**PROBLEM TO SOLVE**: Repeat the records below exactly as they appear, leaving out any pictures.

**DATA TO USE**:

* * * * *

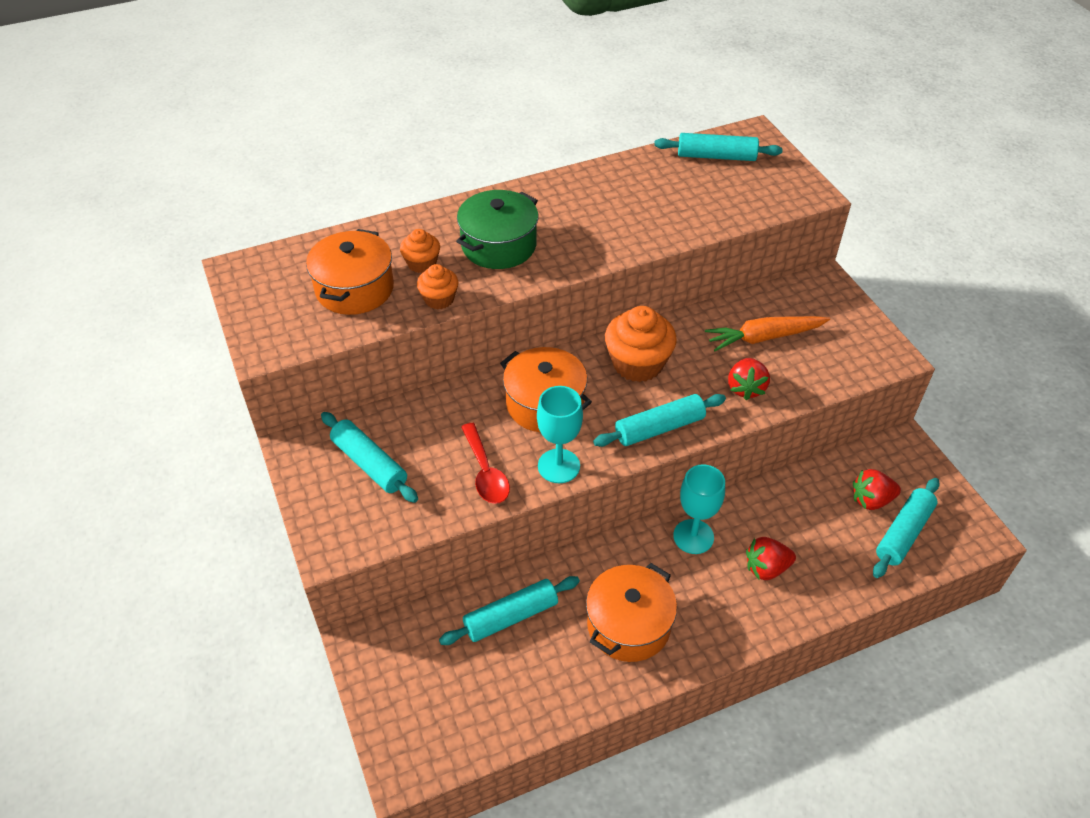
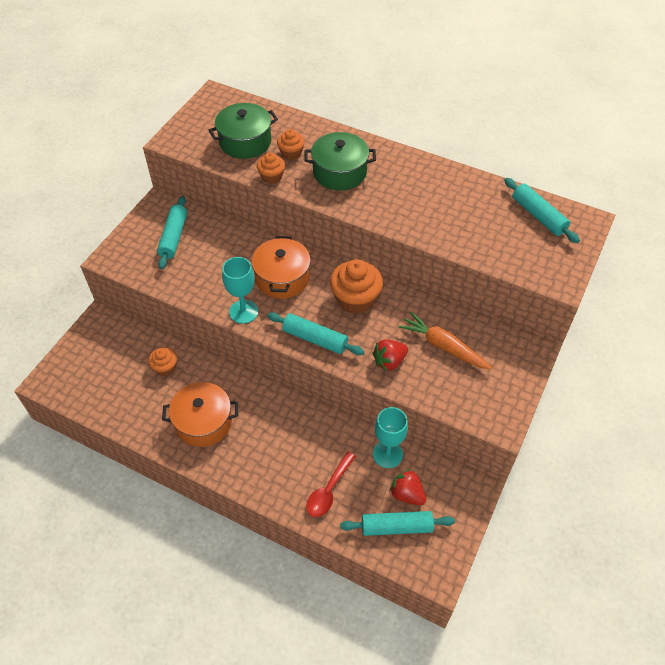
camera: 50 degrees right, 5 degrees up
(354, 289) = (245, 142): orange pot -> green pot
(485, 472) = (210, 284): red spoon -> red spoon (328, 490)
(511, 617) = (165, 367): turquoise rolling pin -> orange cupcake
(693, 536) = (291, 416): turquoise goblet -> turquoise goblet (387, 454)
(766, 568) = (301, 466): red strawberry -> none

* * * * *

**OUTPUT OF THE EXERCISE**:
camera: 50 degrees right, 5 degrees up
(354, 289) = (245, 142): orange pot -> green pot
(485, 472) = (210, 284): red spoon -> red spoon (328, 490)
(511, 617) = (165, 367): turquoise rolling pin -> orange cupcake
(693, 536) = (291, 416): turquoise goblet -> turquoise goblet (387, 454)
(766, 568) = (301, 466): red strawberry -> none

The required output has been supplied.